**TASK ITEM:** Every entry is to be printed again precisely as given.

[DATA PROVIDED — start]

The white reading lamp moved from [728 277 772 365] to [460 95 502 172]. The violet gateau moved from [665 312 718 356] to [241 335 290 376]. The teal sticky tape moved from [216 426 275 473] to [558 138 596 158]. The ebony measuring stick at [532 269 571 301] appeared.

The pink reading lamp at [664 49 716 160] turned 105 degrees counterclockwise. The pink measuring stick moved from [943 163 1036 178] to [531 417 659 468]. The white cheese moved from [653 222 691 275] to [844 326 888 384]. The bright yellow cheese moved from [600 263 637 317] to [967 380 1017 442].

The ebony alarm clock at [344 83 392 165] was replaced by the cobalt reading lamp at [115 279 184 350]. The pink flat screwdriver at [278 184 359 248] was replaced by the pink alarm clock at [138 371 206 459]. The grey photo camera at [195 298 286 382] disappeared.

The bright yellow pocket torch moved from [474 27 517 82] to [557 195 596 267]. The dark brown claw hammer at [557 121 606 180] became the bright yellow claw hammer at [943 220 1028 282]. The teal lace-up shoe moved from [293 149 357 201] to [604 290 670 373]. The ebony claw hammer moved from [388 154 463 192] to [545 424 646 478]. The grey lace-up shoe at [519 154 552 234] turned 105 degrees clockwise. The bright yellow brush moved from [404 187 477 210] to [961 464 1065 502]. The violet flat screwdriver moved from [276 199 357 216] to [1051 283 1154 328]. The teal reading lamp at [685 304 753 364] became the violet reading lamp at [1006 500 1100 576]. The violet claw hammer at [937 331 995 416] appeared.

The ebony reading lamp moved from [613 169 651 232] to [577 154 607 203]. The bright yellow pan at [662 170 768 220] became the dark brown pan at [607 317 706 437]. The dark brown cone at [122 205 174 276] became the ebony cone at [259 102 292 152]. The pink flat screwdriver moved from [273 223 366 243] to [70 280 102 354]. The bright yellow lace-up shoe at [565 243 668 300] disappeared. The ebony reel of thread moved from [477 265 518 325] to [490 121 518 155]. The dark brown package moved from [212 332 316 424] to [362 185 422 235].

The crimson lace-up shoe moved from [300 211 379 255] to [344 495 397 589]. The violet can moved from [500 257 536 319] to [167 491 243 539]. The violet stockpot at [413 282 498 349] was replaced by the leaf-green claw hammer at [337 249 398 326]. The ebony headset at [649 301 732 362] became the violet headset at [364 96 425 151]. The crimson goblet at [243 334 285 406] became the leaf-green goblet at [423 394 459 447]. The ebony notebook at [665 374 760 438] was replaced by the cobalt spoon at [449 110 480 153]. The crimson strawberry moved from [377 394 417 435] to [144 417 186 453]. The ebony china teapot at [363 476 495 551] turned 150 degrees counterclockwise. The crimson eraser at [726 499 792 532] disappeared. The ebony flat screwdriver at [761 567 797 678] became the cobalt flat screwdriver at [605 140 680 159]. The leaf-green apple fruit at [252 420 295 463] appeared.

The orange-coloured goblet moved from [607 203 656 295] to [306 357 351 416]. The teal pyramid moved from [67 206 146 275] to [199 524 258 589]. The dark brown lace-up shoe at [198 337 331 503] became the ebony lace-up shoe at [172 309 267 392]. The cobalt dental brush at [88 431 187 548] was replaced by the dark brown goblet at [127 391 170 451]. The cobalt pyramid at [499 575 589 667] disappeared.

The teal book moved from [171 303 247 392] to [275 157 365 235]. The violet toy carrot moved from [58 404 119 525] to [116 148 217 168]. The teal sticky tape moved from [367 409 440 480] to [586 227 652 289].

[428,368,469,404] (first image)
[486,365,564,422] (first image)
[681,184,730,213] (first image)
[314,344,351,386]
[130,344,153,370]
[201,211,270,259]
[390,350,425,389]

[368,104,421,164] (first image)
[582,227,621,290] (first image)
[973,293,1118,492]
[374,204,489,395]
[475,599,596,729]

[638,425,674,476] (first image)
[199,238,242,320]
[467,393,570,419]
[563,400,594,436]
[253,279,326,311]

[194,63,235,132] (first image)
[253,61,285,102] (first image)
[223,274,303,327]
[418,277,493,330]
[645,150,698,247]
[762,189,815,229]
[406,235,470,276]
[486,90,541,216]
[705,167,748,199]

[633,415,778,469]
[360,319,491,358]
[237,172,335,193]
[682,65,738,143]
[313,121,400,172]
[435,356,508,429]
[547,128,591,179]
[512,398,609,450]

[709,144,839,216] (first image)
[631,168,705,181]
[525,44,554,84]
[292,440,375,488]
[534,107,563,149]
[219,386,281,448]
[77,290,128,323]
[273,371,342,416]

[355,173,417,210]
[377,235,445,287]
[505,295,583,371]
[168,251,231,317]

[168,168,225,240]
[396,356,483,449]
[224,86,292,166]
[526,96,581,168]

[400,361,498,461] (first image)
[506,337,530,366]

[DATA PROVIDED — finish]

**ANSWER SPACE:**
The white reading lamp moved from [728 277 772 365] to [460 95 502 172]. The violet gateau moved from [665 312 718 356] to [241 335 290 376]. The teal sticky tape moved from [216 426 275 473] to [558 138 596 158]. The ebony measuring stick at [532 269 571 301] appeared.

The pink reading lamp at [664 49 716 160] turned 105 degrees counterclockwise. The pink measuring stick moved from [943 163 1036 178] to [531 417 659 468]. The white cheese moved from [653 222 691 275] to [844 326 888 384]. The bright yellow cheese moved from [600 263 637 317] to [967 380 1017 442].

The ebony alarm clock at [344 83 392 165] was replaced by the cobalt reading lamp at [115 279 184 350]. The pink flat screwdriver at [278 184 359 248] was replaced by the pink alarm clock at [138 371 206 459]. The grey photo camera at [195 298 286 382] disappeared.

The bright yellow pocket torch moved from [474 27 517 82] to [557 195 596 267]. The dark brown claw hammer at [557 121 606 180] became the bright yellow claw hammer at [943 220 1028 282]. The teal lace-up shoe moved from [293 149 357 201] to [604 290 670 373]. The ebony claw hammer moved from [388 154 463 192] to [545 424 646 478]. The grey lace-up shoe at [519 154 552 234] turned 105 degrees clockwise. The bright yellow brush moved from [404 187 477 210] to [961 464 1065 502]. The violet flat screwdriver moved from [276 199 357 216] to [1051 283 1154 328]. The teal reading lamp at [685 304 753 364] became the violet reading lamp at [1006 500 1100 576]. The violet claw hammer at [937 331 995 416] appeared.

The ebony reading lamp moved from [613 169 651 232] to [577 154 607 203]. The bright yellow pan at [662 170 768 220] became the dark brown pan at [607 317 706 437]. The dark brown cone at [122 205 174 276] became the ebony cone at [259 102 292 152]. The pink flat screwdriver moved from [273 223 366 243] to [70 280 102 354]. The bright yellow lace-up shoe at [565 243 668 300] disappeared. The ebony reel of thread moved from [477 265 518 325] to [490 121 518 155]. The dark brown package moved from [212 332 316 424] to [362 185 422 235].

The crimson lace-up shoe moved from [300 211 379 255] to [344 495 397 589]. The violet can moved from [500 257 536 319] to [167 491 243 539]. The violet stockpot at [413 282 498 349] was replaced by the leaf-green claw hammer at [337 249 398 326]. The ebony headset at [649 301 732 362] became the violet headset at [364 96 425 151]. The crimson goblet at [243 334 285 406] became the leaf-green goblet at [423 394 459 447]. The ebony notebook at [665 374 760 438] was replaced by the cobalt spoon at [449 110 480 153]. The crimson strawberry moved from [377 394 417 435] to [144 417 186 453]. The ebony china teapot at [363 476 495 551] turned 150 degrees counterclockwise. The crimson eraser at [726 499 792 532] disappeared. The ebony flat screwdriver at [761 567 797 678] became the cobalt flat screwdriver at [605 140 680 159]. The leaf-green apple fruit at [252 420 295 463] appeared.

The orange-coloured goblet moved from [607 203 656 295] to [306 357 351 416]. The teal pyramid moved from [67 206 146 275] to [199 524 258 589]. The dark brown lace-up shoe at [198 337 331 503] became the ebony lace-up shoe at [172 309 267 392]. The cobalt dental brush at [88 431 187 548] was replaced by the dark brown goblet at [127 391 170 451]. The cobalt pyramid at [499 575 589 667] disappeared.

The teal book moved from [171 303 247 392] to [275 157 365 235]. The violet toy carrot moved from [58 404 119 525] to [116 148 217 168]. The teal sticky tape moved from [367 409 440 480] to [586 227 652 289].

[428,368,469,404] (first image)
[486,365,564,422] (first image)
[681,184,730,213] (first image)
[314,344,351,386]
[130,344,153,370]
[201,211,270,259]
[390,350,425,389]

[368,104,421,164] (first image)
[582,227,621,290] (first image)
[973,293,1118,492]
[374,204,489,395]
[475,599,596,729]

[638,425,674,476] (first image)
[199,238,242,320]
[467,393,570,419]
[563,400,594,436]
[253,279,326,311]

[194,63,235,132] (first image)
[253,61,285,102] (first image)
[223,274,303,327]
[418,277,493,330]
[645,150,698,247]
[762,189,815,229]
[406,235,470,276]
[486,90,541,216]
[705,167,748,199]

[633,415,778,469]
[360,319,491,358]
[237,172,335,193]
[682,65,738,143]
[313,121,400,172]
[435,356,508,429]
[547,128,591,179]
[512,398,609,450]

[709,144,839,216] (first image)
[631,168,705,181]
[525,44,554,84]
[292,440,375,488]
[534,107,563,149]
[219,386,281,448]
[77,290,128,323]
[273,371,342,416]

[355,173,417,210]
[377,235,445,287]
[505,295,583,371]
[168,251,231,317]

[168,168,225,240]
[396,356,483,449]
[224,86,292,166]
[526,96,581,168]

[400,361,498,461] (first image)
[506,337,530,366]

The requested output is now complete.